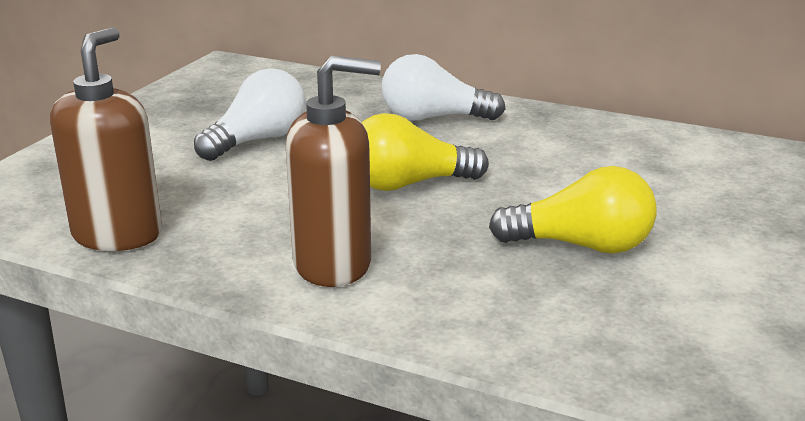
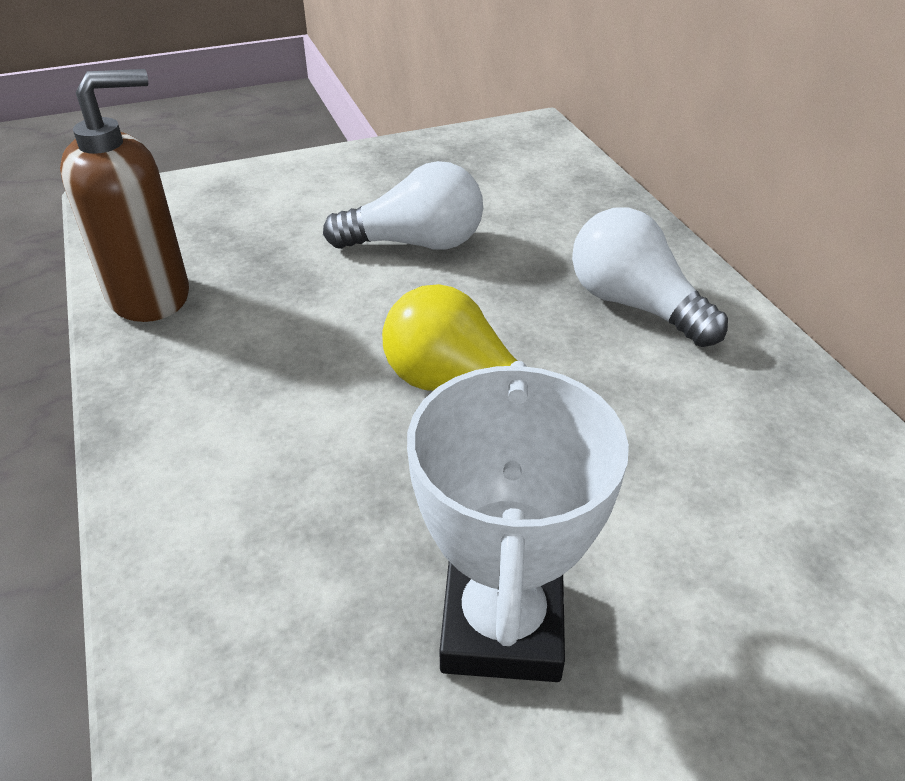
camera: 45 degrees right, 15 degrees up
(333, 264) = (232, 452): brown soap dispenser -> none
(581, 245) = (502, 625): yellow light bulb -> white trophy

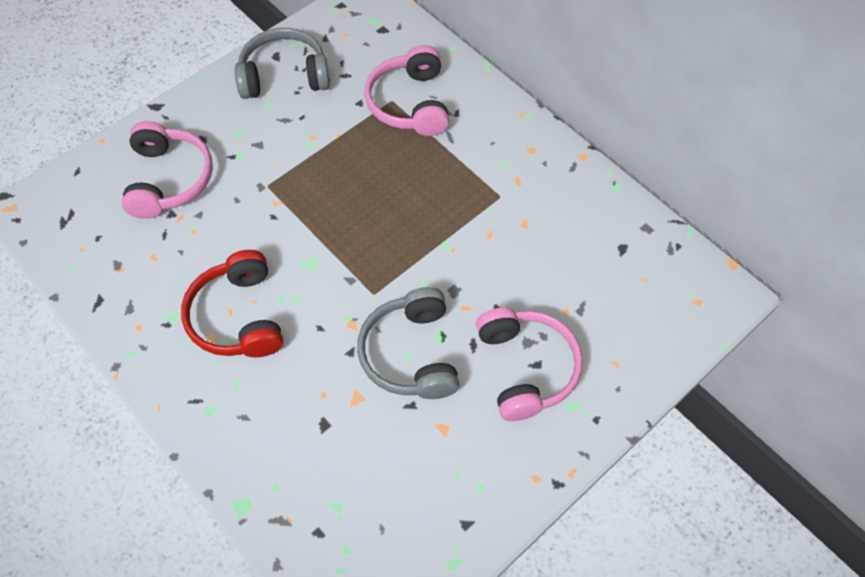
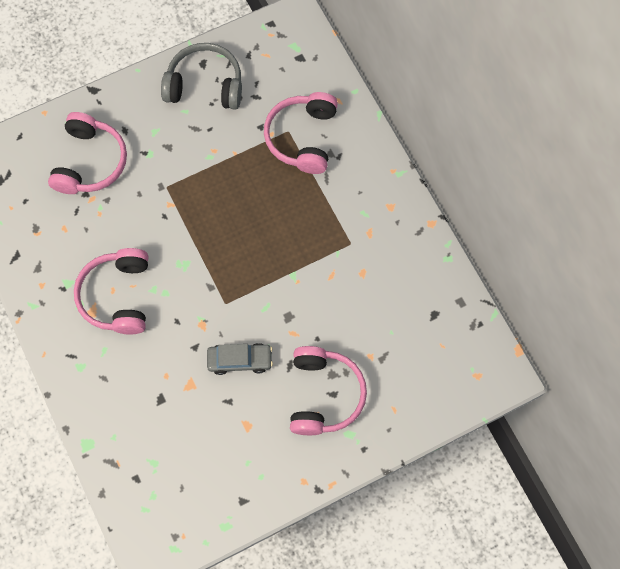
camera: 15 degrees right, 10 degrees up
(238, 316) = (117, 296): red headphones -> pink headphones
(410, 353) = (240, 360): grey headphones -> grey car

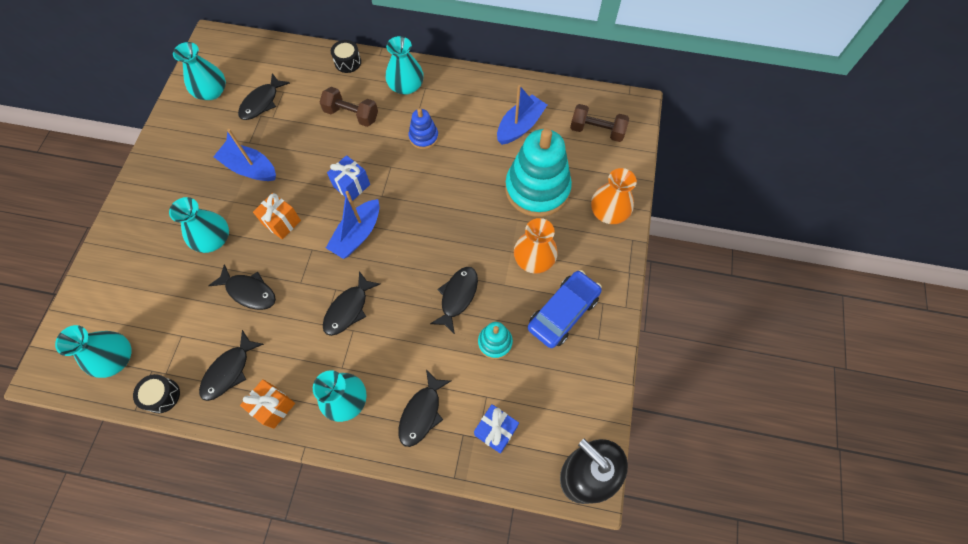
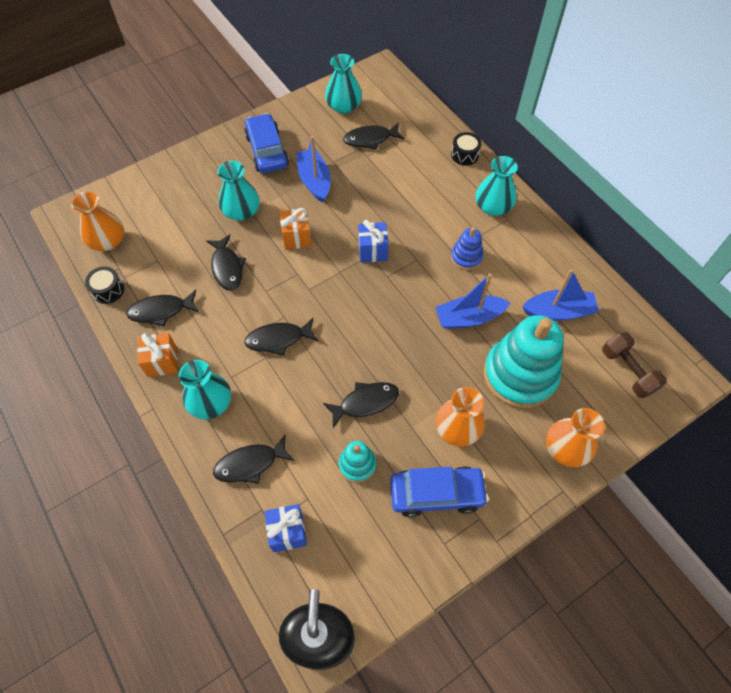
camera: 45 degrees right, 5 degrees down
(116, 358) = (108, 241): turquoise vase -> orange vase
(182, 175) = (267, 151): none -> blue car
(351, 115) = (427, 197): brown dumbbell -> none
(357, 234) = (340, 290): blue boat -> blue boat (469, 318)

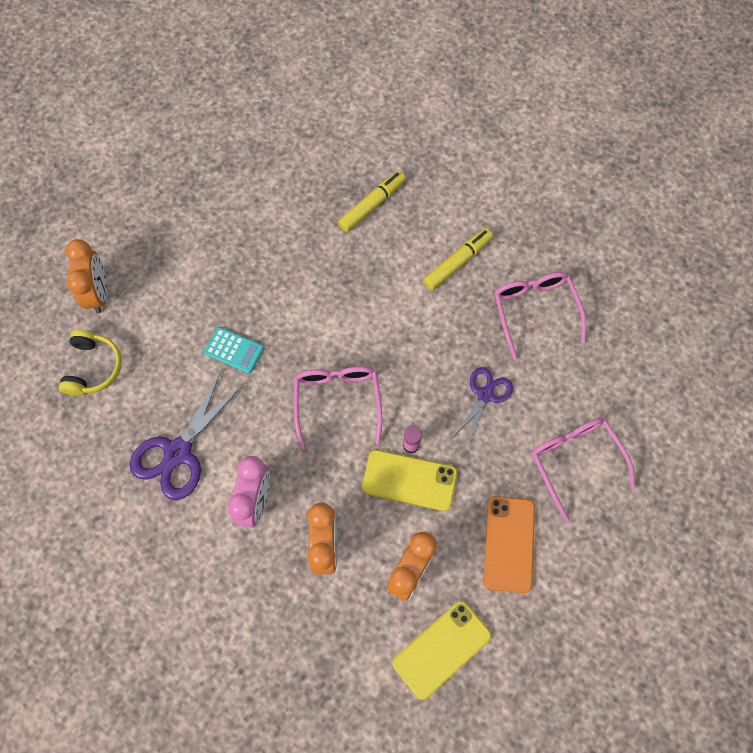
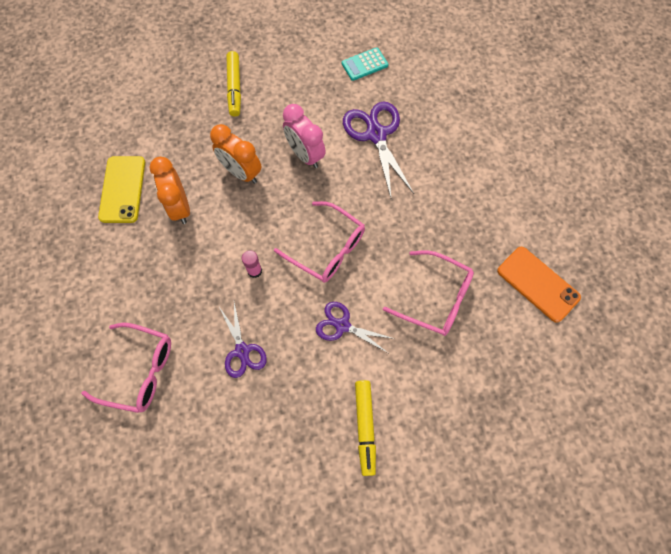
camera: 130 degrees right, 0 degrees up
(93, 368) = (479, 124): yellow headphones -> none
(98, 293) = (537, 160): orange clock -> none
(234, 350) = (422, 212): turquoise calculator -> turquoise calculator (364, 64)
(372, 205) = (474, 402): yellow marker -> yellow marker (234, 87)
(395, 336) = (342, 325): none -> purple scissors
(409, 480) = (233, 251): yellow phone -> none
(509, 544) = (136, 277): orange phone -> orange phone (537, 284)
(535, 311) = (271, 452): pink glasses -> pink glasses (436, 298)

Exercise details => Which lines of the listing include the string "brown"? Pull them out.

Written reply =>
(333, 264) = (232, 452): brown soap dispenser -> none
(351, 115) = (427, 197): brown dumbbell -> none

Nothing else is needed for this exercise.